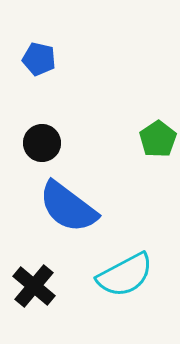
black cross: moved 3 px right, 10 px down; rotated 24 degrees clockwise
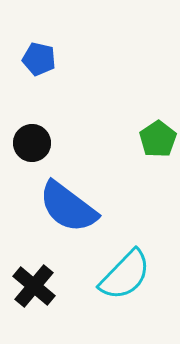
black circle: moved 10 px left
cyan semicircle: rotated 18 degrees counterclockwise
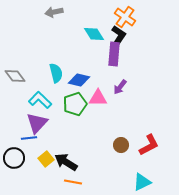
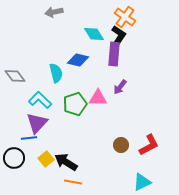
blue diamond: moved 1 px left, 20 px up
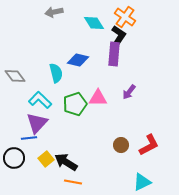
cyan diamond: moved 11 px up
purple arrow: moved 9 px right, 5 px down
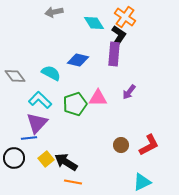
cyan semicircle: moved 5 px left; rotated 48 degrees counterclockwise
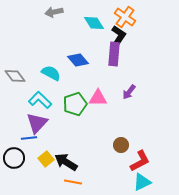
blue diamond: rotated 35 degrees clockwise
red L-shape: moved 9 px left, 16 px down
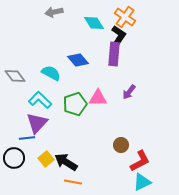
blue line: moved 2 px left
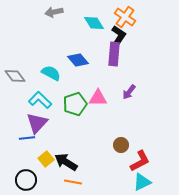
black circle: moved 12 px right, 22 px down
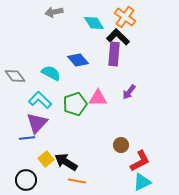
black L-shape: rotated 80 degrees counterclockwise
orange line: moved 4 px right, 1 px up
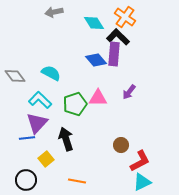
blue diamond: moved 18 px right
black arrow: moved 23 px up; rotated 40 degrees clockwise
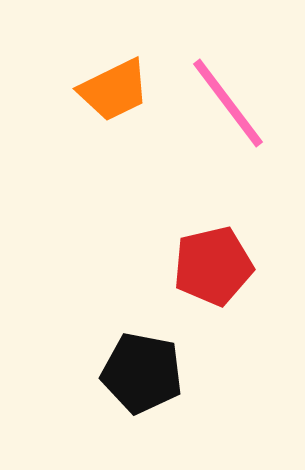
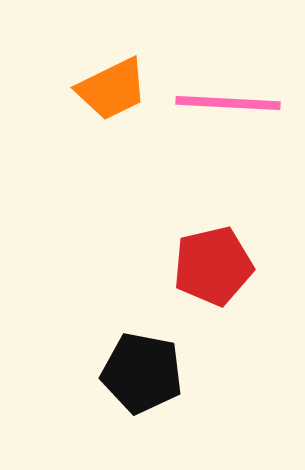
orange trapezoid: moved 2 px left, 1 px up
pink line: rotated 50 degrees counterclockwise
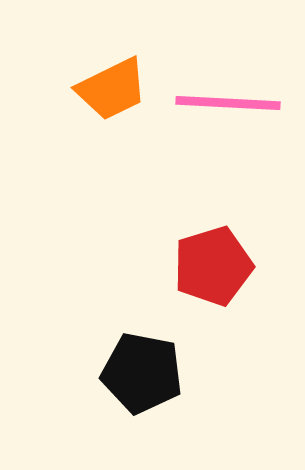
red pentagon: rotated 4 degrees counterclockwise
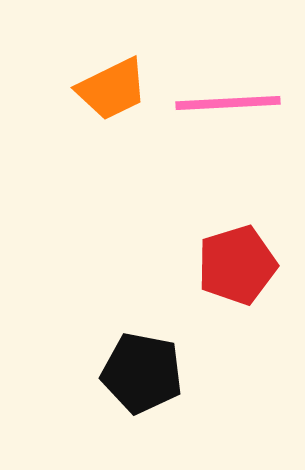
pink line: rotated 6 degrees counterclockwise
red pentagon: moved 24 px right, 1 px up
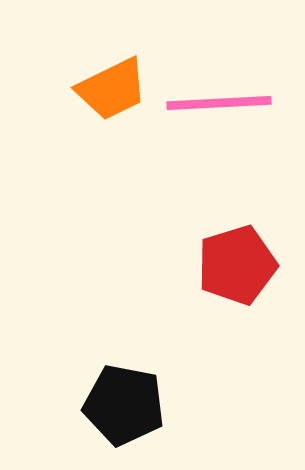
pink line: moved 9 px left
black pentagon: moved 18 px left, 32 px down
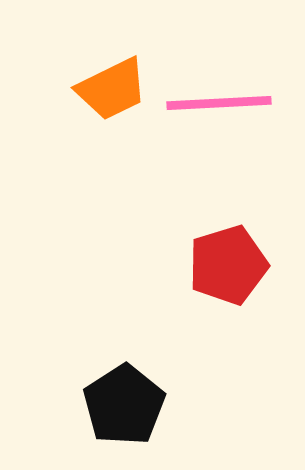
red pentagon: moved 9 px left
black pentagon: rotated 28 degrees clockwise
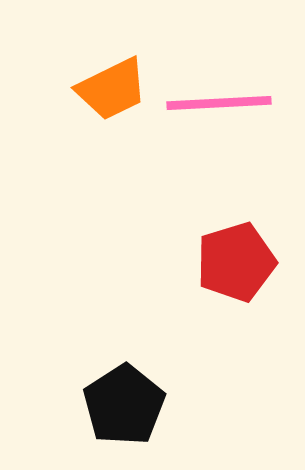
red pentagon: moved 8 px right, 3 px up
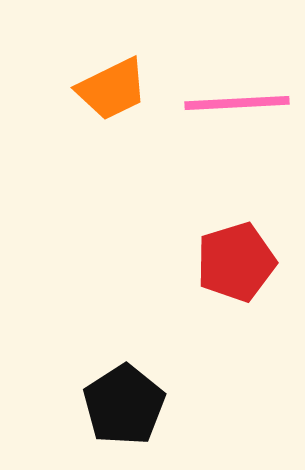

***

- OBJECTIVE: Copy the listing above word for word, leaving out the picture lines.

- CORRECT RESPONSE:
black cross: moved 3 px right, 10 px down; rotated 24 degrees clockwise
black circle: moved 10 px left
cyan semicircle: rotated 18 degrees counterclockwise
blue diamond: moved 1 px left, 20 px up
cyan diamond: moved 11 px up
purple arrow: moved 9 px right, 5 px down
cyan semicircle: moved 5 px left; rotated 48 degrees counterclockwise
blue diamond: rotated 35 degrees clockwise
red L-shape: moved 9 px left, 16 px down
blue line: moved 2 px left
black circle: moved 12 px right, 22 px down
black L-shape: rotated 80 degrees counterclockwise
orange line: moved 4 px right, 1 px up
blue diamond: moved 18 px right
black arrow: moved 23 px up; rotated 40 degrees clockwise
orange trapezoid: moved 2 px left, 1 px up
pink line: rotated 50 degrees counterclockwise
red pentagon: rotated 4 degrees counterclockwise
pink line: rotated 6 degrees counterclockwise
red pentagon: moved 24 px right, 1 px up
pink line: moved 9 px left
black pentagon: moved 18 px left, 32 px down
red pentagon: moved 9 px left
black pentagon: rotated 28 degrees clockwise
red pentagon: moved 8 px right, 3 px up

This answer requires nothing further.